Reproduce each record verbatim, images excluded.

** DATA SHOWN follows **

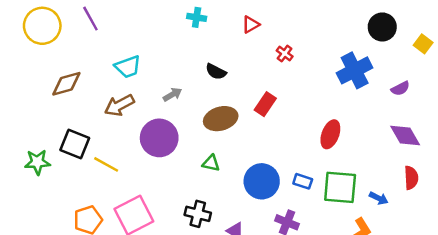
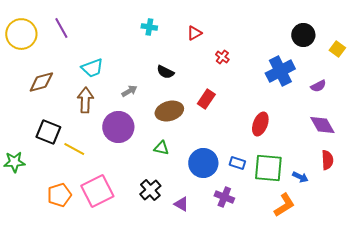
brown arrow: (119, 105) -> (85, 100), turned 120
green star: (37, 162) -> (14, 162), moved
black cross: (198, 214) -> (150, 190), turned 35

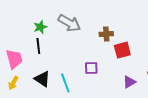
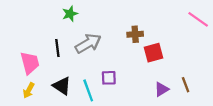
gray arrow: (69, 23) -> (88, 43), moved, turned -60
green star: (40, 27) -> (70, 14), moved
purple square: (91, 68) -> (109, 78), moved

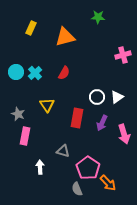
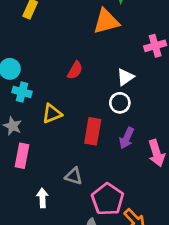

** End of DATA SHOWN **

● **SOLVED PROBLEM**
brown arrow: (119, 105) -> (85, 100), turned 120
green star: (37, 162) -> (14, 162), moved
black cross: (198, 214) -> (150, 190), turned 35

gray arrow: (69, 23) -> (88, 43), moved, turned -60
green star: (40, 27) -> (70, 14), moved
purple square: (91, 68) -> (109, 78), moved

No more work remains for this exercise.